[Dataset excerpts]
------------------------------------------------------------

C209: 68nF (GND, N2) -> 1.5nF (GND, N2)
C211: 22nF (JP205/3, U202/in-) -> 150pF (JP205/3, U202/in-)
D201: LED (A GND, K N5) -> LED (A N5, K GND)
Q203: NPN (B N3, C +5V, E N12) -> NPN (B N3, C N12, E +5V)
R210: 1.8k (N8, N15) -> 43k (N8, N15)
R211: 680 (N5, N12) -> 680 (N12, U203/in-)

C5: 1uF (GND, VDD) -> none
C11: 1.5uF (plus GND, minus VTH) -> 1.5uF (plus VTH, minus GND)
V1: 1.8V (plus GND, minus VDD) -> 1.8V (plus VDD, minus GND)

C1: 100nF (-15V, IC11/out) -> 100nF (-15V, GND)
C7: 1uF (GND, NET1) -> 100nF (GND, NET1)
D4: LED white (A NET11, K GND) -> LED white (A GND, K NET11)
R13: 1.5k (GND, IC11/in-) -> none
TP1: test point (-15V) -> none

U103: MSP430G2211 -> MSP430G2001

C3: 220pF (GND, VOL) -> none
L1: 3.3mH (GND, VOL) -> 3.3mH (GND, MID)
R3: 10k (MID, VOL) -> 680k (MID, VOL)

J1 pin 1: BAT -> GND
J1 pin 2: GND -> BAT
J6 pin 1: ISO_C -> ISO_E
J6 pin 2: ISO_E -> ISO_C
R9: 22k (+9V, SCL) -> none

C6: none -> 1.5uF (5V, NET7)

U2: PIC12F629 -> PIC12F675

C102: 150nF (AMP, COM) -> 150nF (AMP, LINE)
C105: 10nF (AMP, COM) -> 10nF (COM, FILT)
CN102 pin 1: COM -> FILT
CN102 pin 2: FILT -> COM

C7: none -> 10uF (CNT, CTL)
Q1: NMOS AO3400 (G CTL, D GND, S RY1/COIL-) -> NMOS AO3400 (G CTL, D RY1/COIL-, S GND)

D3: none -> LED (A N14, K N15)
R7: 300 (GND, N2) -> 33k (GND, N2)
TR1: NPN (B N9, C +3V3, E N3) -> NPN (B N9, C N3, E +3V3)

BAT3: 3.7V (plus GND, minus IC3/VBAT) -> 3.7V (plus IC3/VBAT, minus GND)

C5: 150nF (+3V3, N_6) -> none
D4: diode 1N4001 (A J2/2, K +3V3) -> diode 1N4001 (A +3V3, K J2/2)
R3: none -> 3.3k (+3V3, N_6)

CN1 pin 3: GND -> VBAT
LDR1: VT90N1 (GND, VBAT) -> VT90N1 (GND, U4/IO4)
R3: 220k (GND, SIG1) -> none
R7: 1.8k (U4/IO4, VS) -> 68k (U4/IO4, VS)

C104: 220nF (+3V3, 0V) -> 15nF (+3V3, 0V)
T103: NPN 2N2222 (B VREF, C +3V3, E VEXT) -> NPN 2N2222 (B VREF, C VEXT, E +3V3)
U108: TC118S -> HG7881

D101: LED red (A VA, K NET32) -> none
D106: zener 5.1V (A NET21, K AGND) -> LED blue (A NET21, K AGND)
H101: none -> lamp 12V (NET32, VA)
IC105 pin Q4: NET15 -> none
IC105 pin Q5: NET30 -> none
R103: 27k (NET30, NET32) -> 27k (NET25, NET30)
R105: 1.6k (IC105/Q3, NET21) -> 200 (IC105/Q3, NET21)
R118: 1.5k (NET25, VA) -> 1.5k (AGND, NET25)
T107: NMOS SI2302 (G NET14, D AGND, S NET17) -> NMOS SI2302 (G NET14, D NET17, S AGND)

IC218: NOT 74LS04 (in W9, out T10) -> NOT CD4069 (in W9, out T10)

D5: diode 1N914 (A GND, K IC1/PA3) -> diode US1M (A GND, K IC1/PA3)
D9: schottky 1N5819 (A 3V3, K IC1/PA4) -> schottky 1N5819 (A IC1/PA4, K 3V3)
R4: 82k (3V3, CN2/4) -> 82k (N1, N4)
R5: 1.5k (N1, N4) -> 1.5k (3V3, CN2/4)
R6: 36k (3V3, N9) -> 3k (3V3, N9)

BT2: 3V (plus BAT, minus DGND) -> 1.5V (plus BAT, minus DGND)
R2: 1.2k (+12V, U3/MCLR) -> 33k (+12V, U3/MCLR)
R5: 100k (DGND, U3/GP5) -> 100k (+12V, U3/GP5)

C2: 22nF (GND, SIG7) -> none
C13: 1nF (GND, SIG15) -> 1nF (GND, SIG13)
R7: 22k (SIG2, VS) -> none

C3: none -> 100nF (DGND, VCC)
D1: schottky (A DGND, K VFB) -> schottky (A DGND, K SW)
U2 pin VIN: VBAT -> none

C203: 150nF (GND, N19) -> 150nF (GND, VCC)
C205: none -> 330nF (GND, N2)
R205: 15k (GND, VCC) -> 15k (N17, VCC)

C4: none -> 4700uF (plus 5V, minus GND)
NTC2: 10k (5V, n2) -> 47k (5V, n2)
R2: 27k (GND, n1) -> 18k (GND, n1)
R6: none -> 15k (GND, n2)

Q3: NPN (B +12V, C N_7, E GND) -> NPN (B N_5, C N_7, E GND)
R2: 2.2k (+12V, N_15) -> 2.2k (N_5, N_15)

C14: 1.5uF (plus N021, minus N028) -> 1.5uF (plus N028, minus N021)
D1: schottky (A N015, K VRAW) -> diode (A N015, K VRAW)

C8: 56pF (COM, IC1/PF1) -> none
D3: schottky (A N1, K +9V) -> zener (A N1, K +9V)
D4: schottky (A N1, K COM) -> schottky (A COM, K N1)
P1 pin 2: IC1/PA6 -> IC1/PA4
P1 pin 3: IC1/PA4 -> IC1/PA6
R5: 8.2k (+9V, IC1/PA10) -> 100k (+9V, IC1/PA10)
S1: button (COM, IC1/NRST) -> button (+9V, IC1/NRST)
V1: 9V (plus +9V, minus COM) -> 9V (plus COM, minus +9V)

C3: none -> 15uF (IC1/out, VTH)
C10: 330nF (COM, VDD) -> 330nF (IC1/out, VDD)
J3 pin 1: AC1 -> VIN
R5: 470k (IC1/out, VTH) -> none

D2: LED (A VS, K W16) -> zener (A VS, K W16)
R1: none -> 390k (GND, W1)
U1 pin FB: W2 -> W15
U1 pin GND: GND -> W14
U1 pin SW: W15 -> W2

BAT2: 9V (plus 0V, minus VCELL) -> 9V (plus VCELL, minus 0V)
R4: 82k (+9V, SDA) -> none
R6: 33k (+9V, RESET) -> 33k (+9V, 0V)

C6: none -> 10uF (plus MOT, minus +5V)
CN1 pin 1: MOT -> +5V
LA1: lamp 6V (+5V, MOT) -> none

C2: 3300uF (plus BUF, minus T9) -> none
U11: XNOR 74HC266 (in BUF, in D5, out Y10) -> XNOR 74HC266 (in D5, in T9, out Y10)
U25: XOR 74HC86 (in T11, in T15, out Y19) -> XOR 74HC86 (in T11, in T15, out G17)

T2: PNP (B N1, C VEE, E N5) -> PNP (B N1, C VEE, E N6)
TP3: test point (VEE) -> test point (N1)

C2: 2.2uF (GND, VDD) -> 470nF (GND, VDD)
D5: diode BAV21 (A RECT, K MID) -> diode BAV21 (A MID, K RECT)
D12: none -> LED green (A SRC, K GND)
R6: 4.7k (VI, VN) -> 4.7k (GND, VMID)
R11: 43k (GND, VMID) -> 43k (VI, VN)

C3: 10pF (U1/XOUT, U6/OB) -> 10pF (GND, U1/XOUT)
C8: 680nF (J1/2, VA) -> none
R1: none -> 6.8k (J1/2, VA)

------------------------------------------------------------

■ Task description
Write the entries out once more, exactly as they were given.

■ Solved problem
C209: 68nF (GND, N2) -> 1.5nF (GND, N2)
C211: 22nF (JP205/3, U202/in-) -> 150pF (JP205/3, U202/in-)
D201: LED (A GND, K N5) -> LED (A N5, K GND)
Q203: NPN (B N3, C +5V, E N12) -> NPN (B N3, C N12, E +5V)
R210: 1.8k (N8, N15) -> 43k (N8, N15)
R211: 680 (N5, N12) -> 680 (N12, U203/in-)

C5: 1uF (GND, VDD) -> none
C11: 1.5uF (plus GND, minus VTH) -> 1.5uF (plus VTH, minus GND)
V1: 1.8V (plus GND, minus VDD) -> 1.8V (plus VDD, minus GND)

C1: 100nF (-15V, IC11/out) -> 100nF (-15V, GND)
C7: 1uF (GND, NET1) -> 100nF (GND, NET1)
D4: LED white (A NET11, K GND) -> LED white (A GND, K NET11)
R13: 1.5k (GND, IC11/in-) -> none
TP1: test point (-15V) -> none

U103: MSP430G2211 -> MSP430G2001

C3: 220pF (GND, VOL) -> none
L1: 3.3mH (GND, VOL) -> 3.3mH (GND, MID)
R3: 10k (MID, VOL) -> 680k (MID, VOL)

J1 pin 1: BAT -> GND
J1 pin 2: GND -> BAT
J6 pin 1: ISO_C -> ISO_E
J6 pin 2: ISO_E -> ISO_C
R9: 22k (+9V, SCL) -> none

C6: none -> 1.5uF (5V, NET7)

U2: PIC12F629 -> PIC12F675

C102: 150nF (AMP, COM) -> 150nF (AMP, LINE)
C105: 10nF (AMP, COM) -> 10nF (COM, FILT)
CN102 pin 1: COM -> FILT
CN102 pin 2: FILT -> COM

C7: none -> 10uF (CNT, CTL)
Q1: NMOS AO3400 (G CTL, D GND, S RY1/COIL-) -> NMOS AO3400 (G CTL, D RY1/COIL-, S GND)

D3: none -> LED (A N14, K N15)
R7: 300 (GND, N2) -> 33k (GND, N2)
TR1: NPN (B N9, C +3V3, E N3) -> NPN (B N9, C N3, E +3V3)

BAT3: 3.7V (plus GND, minus IC3/VBAT) -> 3.7V (plus IC3/VBAT, minus GND)

C5: 150nF (+3V3, N_6) -> none
D4: diode 1N4001 (A J2/2, K +3V3) -> diode 1N4001 (A +3V3, K J2/2)
R3: none -> 3.3k (+3V3, N_6)

CN1 pin 3: GND -> VBAT
LDR1: VT90N1 (GND, VBAT) -> VT90N1 (GND, U4/IO4)
R3: 220k (GND, SIG1) -> none
R7: 1.8k (U4/IO4, VS) -> 68k (U4/IO4, VS)

C104: 220nF (+3V3, 0V) -> 15nF (+3V3, 0V)
T103: NPN 2N2222 (B VREF, C +3V3, E VEXT) -> NPN 2N2222 (B VREF, C VEXT, E +3V3)
U108: TC118S -> HG7881

D101: LED red (A VA, K NET32) -> none
D106: zener 5.1V (A NET21, K AGND) -> LED blue (A NET21, K AGND)
H101: none -> lamp 12V (NET32, VA)
IC105 pin Q4: NET15 -> none
IC105 pin Q5: NET30 -> none
R103: 27k (NET30, NET32) -> 27k (NET25, NET30)
R105: 1.6k (IC105/Q3, NET21) -> 200 (IC105/Q3, NET21)
R118: 1.5k (NET25, VA) -> 1.5k (AGND, NET25)
T107: NMOS SI2302 (G NET14, D AGND, S NET17) -> NMOS SI2302 (G NET14, D NET17, S AGND)

IC218: NOT 74LS04 (in W9, out T10) -> NOT CD4069 (in W9, out T10)

D5: diode 1N914 (A GND, K IC1/PA3) -> diode US1M (A GND, K IC1/PA3)
D9: schottky 1N5819 (A 3V3, K IC1/PA4) -> schottky 1N5819 (A IC1/PA4, K 3V3)
R4: 82k (3V3, CN2/4) -> 82k (N1, N4)
R5: 1.5k (N1, N4) -> 1.5k (3V3, CN2/4)
R6: 36k (3V3, N9) -> 3k (3V3, N9)

BT2: 3V (plus BAT, minus DGND) -> 1.5V (plus BAT, minus DGND)
R2: 1.2k (+12V, U3/MCLR) -> 33k (+12V, U3/MCLR)
R5: 100k (DGND, U3/GP5) -> 100k (+12V, U3/GP5)

C2: 22nF (GND, SIG7) -> none
C13: 1nF (GND, SIG15) -> 1nF (GND, SIG13)
R7: 22k (SIG2, VS) -> none

C3: none -> 100nF (DGND, VCC)
D1: schottky (A DGND, K VFB) -> schottky (A DGND, K SW)
U2 pin VIN: VBAT -> none

C203: 150nF (GND, N19) -> 150nF (GND, VCC)
C205: none -> 330nF (GND, N2)
R205: 15k (GND, VCC) -> 15k (N17, VCC)

C4: none -> 4700uF (plus 5V, minus GND)
NTC2: 10k (5V, n2) -> 47k (5V, n2)
R2: 27k (GND, n1) -> 18k (GND, n1)
R6: none -> 15k (GND, n2)

Q3: NPN (B +12V, C N_7, E GND) -> NPN (B N_5, C N_7, E GND)
R2: 2.2k (+12V, N_15) -> 2.2k (N_5, N_15)

C14: 1.5uF (plus N021, minus N028) -> 1.5uF (plus N028, minus N021)
D1: schottky (A N015, K VRAW) -> diode (A N015, K VRAW)

C8: 56pF (COM, IC1/PF1) -> none
D3: schottky (A N1, K +9V) -> zener (A N1, K +9V)
D4: schottky (A N1, K COM) -> schottky (A COM, K N1)
P1 pin 2: IC1/PA6 -> IC1/PA4
P1 pin 3: IC1/PA4 -> IC1/PA6
R5: 8.2k (+9V, IC1/PA10) -> 100k (+9V, IC1/PA10)
S1: button (COM, IC1/NRST) -> button (+9V, IC1/NRST)
V1: 9V (plus +9V, minus COM) -> 9V (plus COM, minus +9V)

C3: none -> 15uF (IC1/out, VTH)
C10: 330nF (COM, VDD) -> 330nF (IC1/out, VDD)
J3 pin 1: AC1 -> VIN
R5: 470k (IC1/out, VTH) -> none

D2: LED (A VS, K W16) -> zener (A VS, K W16)
R1: none -> 390k (GND, W1)
U1 pin FB: W2 -> W15
U1 pin GND: GND -> W14
U1 pin SW: W15 -> W2

BAT2: 9V (plus 0V, minus VCELL) -> 9V (plus VCELL, minus 0V)
R4: 82k (+9V, SDA) -> none
R6: 33k (+9V, RESET) -> 33k (+9V, 0V)

C6: none -> 10uF (plus MOT, minus +5V)
CN1 pin 1: MOT -> +5V
LA1: lamp 6V (+5V, MOT) -> none

C2: 3300uF (plus BUF, minus T9) -> none
U11: XNOR 74HC266 (in BUF, in D5, out Y10) -> XNOR 74HC266 (in D5, in T9, out Y10)
U25: XOR 74HC86 (in T11, in T15, out Y19) -> XOR 74HC86 (in T11, in T15, out G17)

T2: PNP (B N1, C VEE, E N5) -> PNP (B N1, C VEE, E N6)
TP3: test point (VEE) -> test point (N1)

C2: 2.2uF (GND, VDD) -> 470nF (GND, VDD)
D5: diode BAV21 (A RECT, K MID) -> diode BAV21 (A MID, K RECT)
D12: none -> LED green (A SRC, K GND)
R6: 4.7k (VI, VN) -> 4.7k (GND, VMID)
R11: 43k (GND, VMID) -> 43k (VI, VN)

C3: 10pF (U1/XOUT, U6/OB) -> 10pF (GND, U1/XOUT)
C8: 680nF (J1/2, VA) -> none
R1: none -> 6.8k (J1/2, VA)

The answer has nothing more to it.